BRIEF — Your answer should consist of each line below that includes the word "left".

Records from a data source
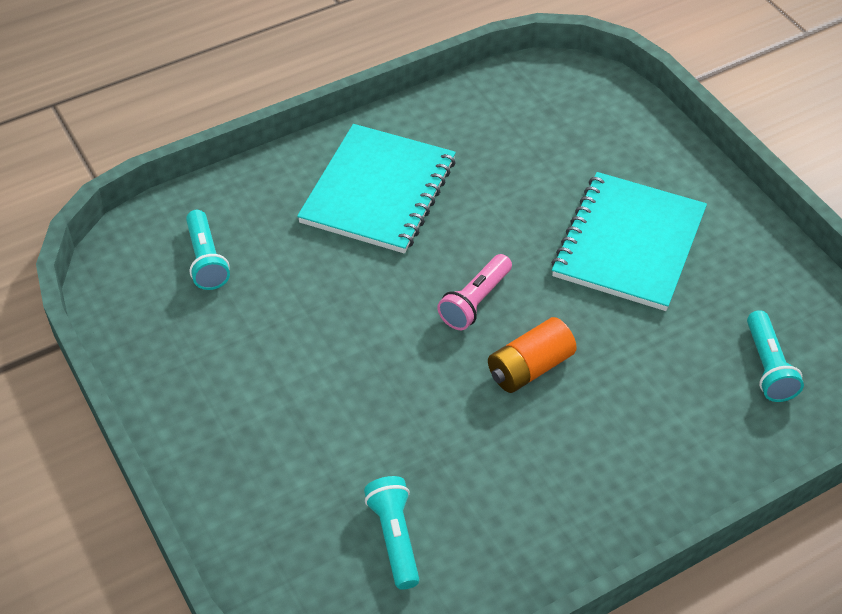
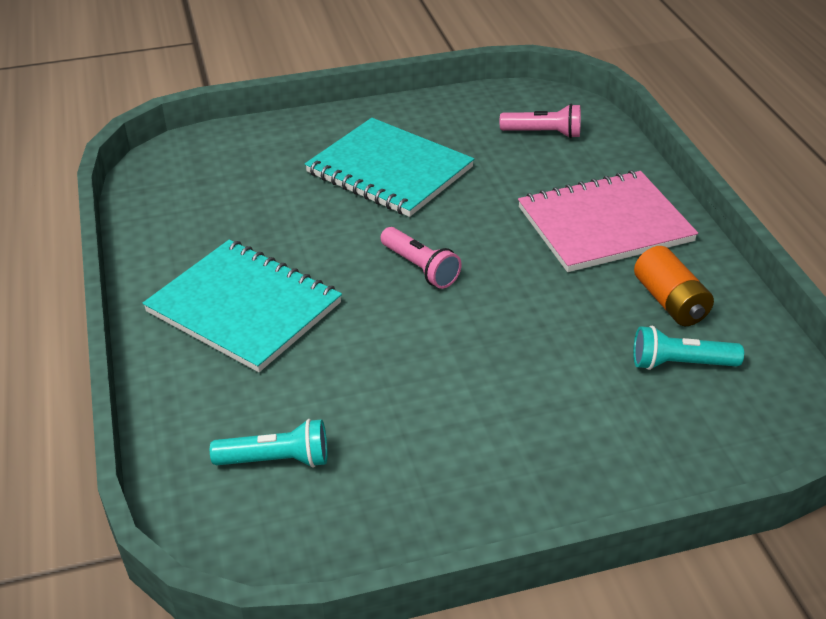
camera: 75 degrees left, 10 degrees down
orange battery [488,317,577,393] -> orange battery moved to [634,246,714,326]
turquoise flashlight [747,310,804,402] -> pink flashlight [500,104,581,138]
none -> pink notebook [518,170,698,272]

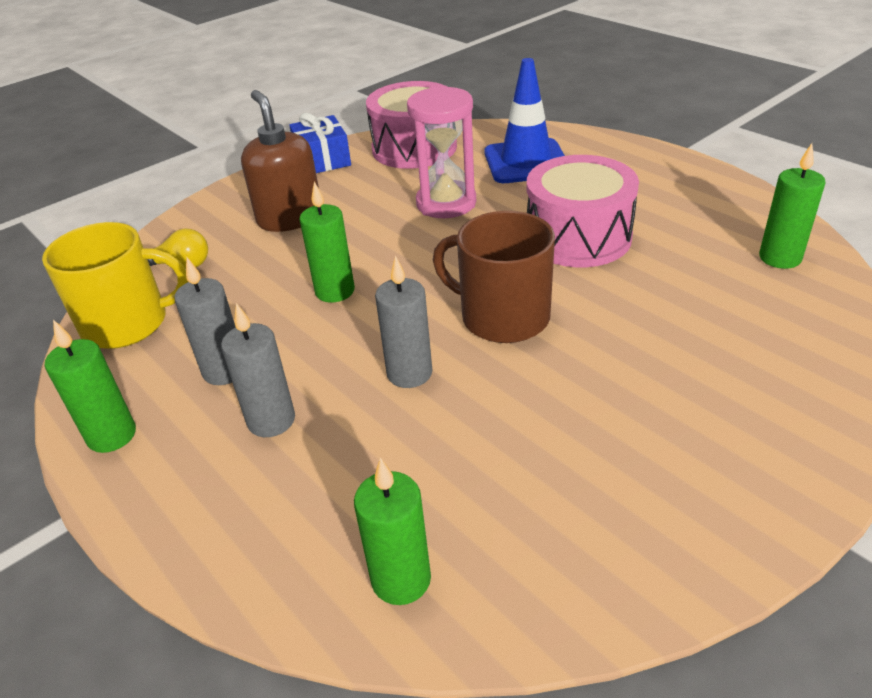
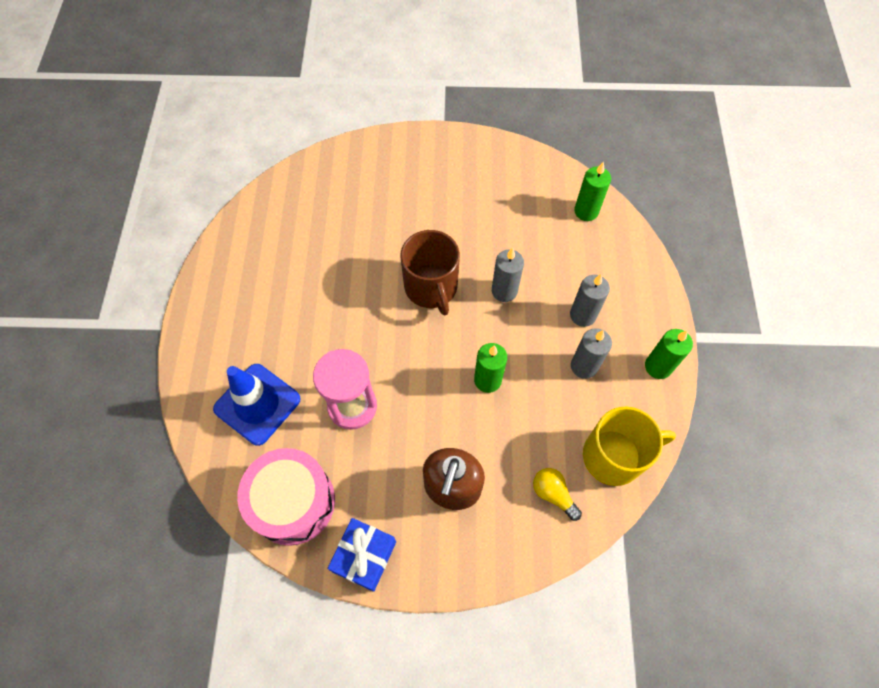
camera: 140 degrees left, 25 degrees up
yellow mug [42,222,188,349] -> yellow mug turned 135 degrees clockwise [583,406,676,486]
pink drum [527,155,639,267] -> none
green candle [759,143,826,269] -> none

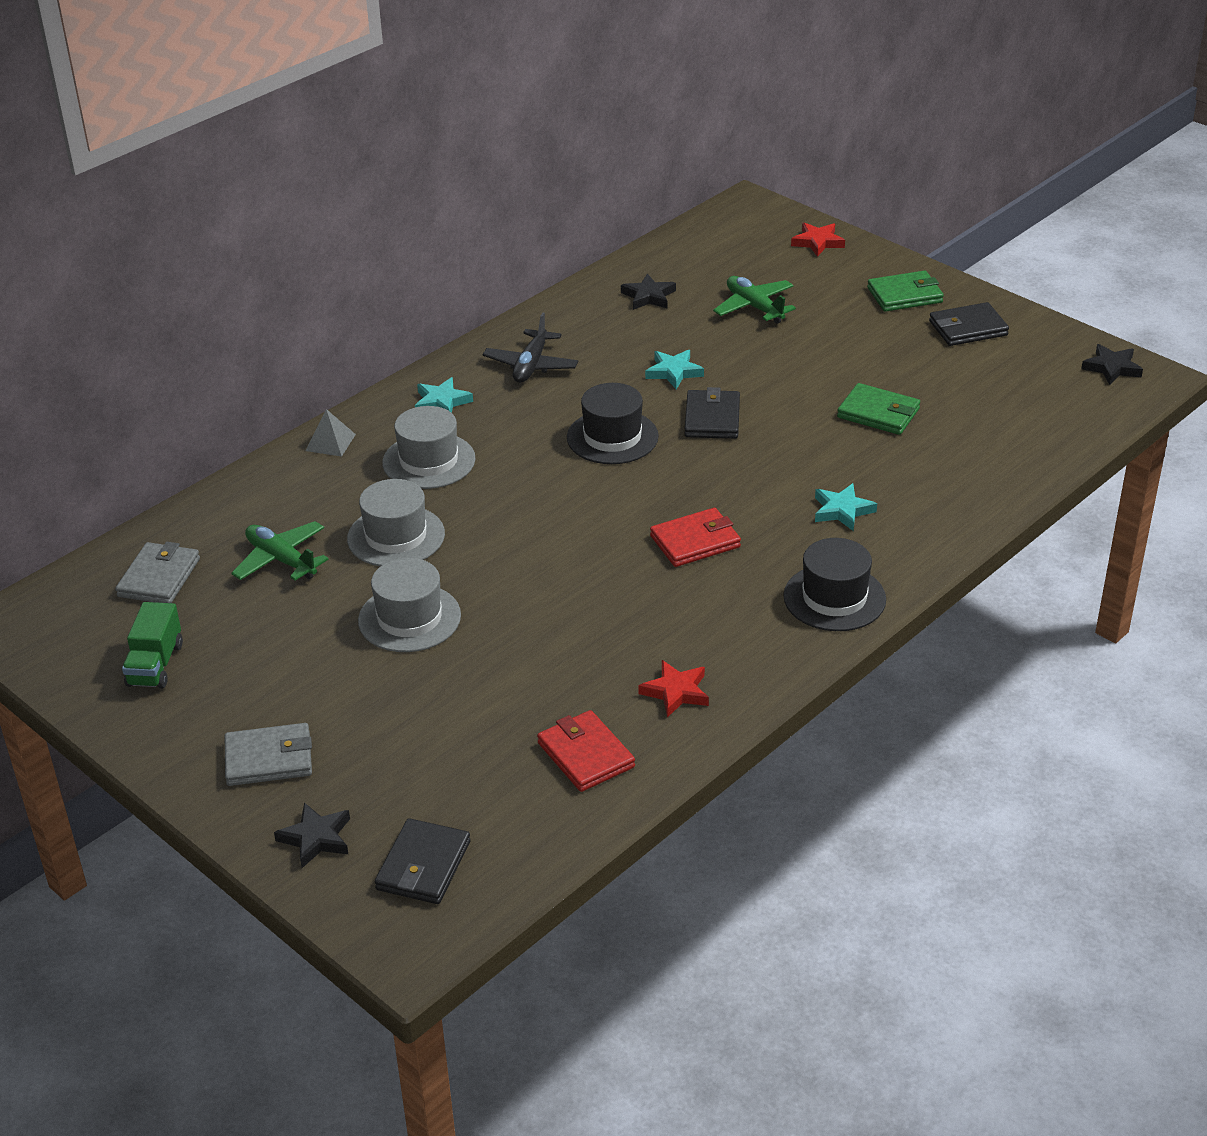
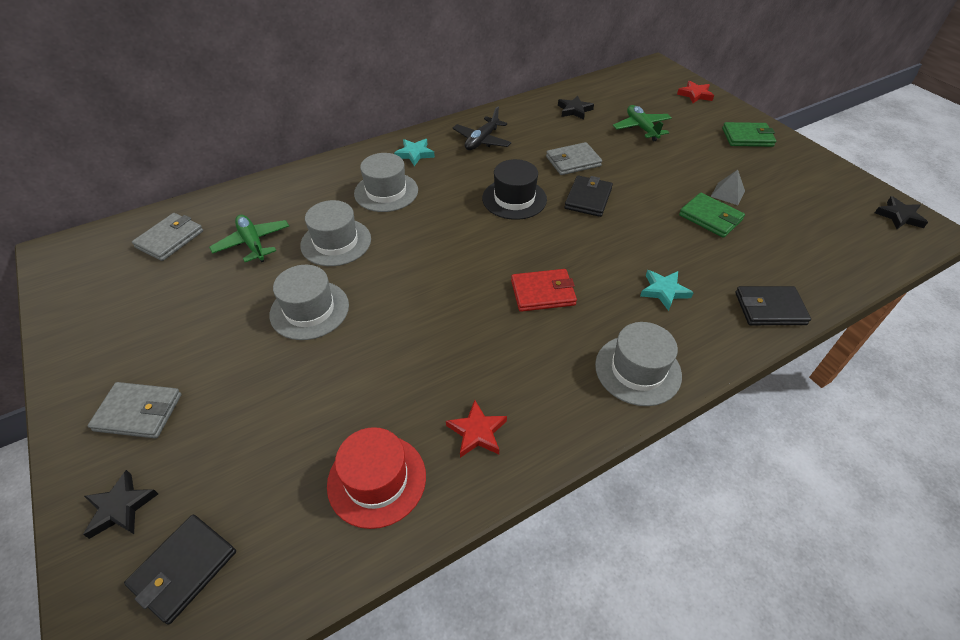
camera: 15 degrees right, 10 degrees up
green truck [122,602,183,689] -> none
grey pyramid [306,409,356,457] -> grey pyramid moved to [711,170,745,205]
red wallet [537,710,635,792] -> red hat [327,427,426,529]
turquoise star [645,350,704,389] -> grey wallet [546,142,602,175]
black hat [783,538,886,631] -> grey hat [595,322,682,406]
black wallet [929,302,1009,346] -> black wallet moved to [735,286,811,325]

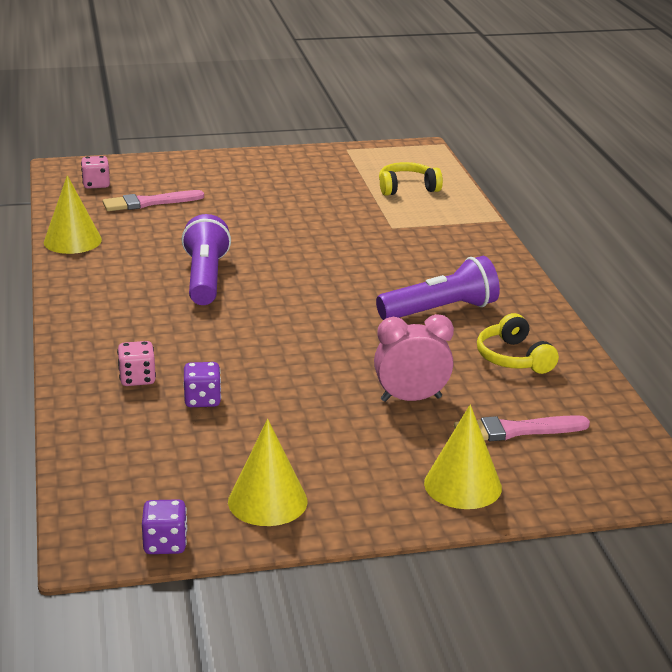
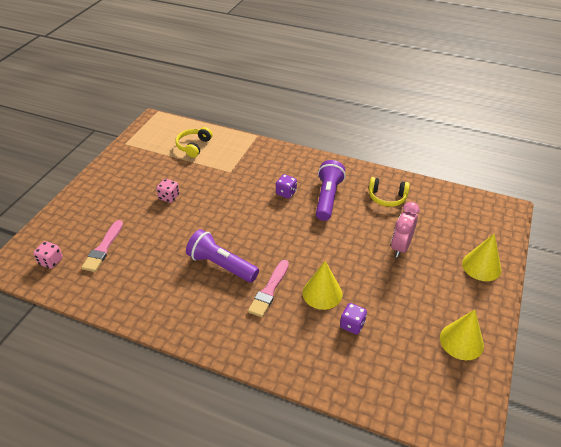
camera: 55 degrees left, 15 degrees up
yellow cone [44,175,102,254] -> yellow cone moved to [302,261,342,310]
pink dice [117,341,156,386] -> pink dice moved to [156,179,180,203]
purple dice [142,499,187,554] -> purple dice moved to [276,174,297,199]
pink brush [454,415,590,441] -> pink brush moved to [248,260,289,317]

WRITTEN SOLUTION —
camera: 75 degrees left, 10 degrees down
camera: 140 degrees left, 25 degrees up
camera: 55 degrees left, 15 degrees up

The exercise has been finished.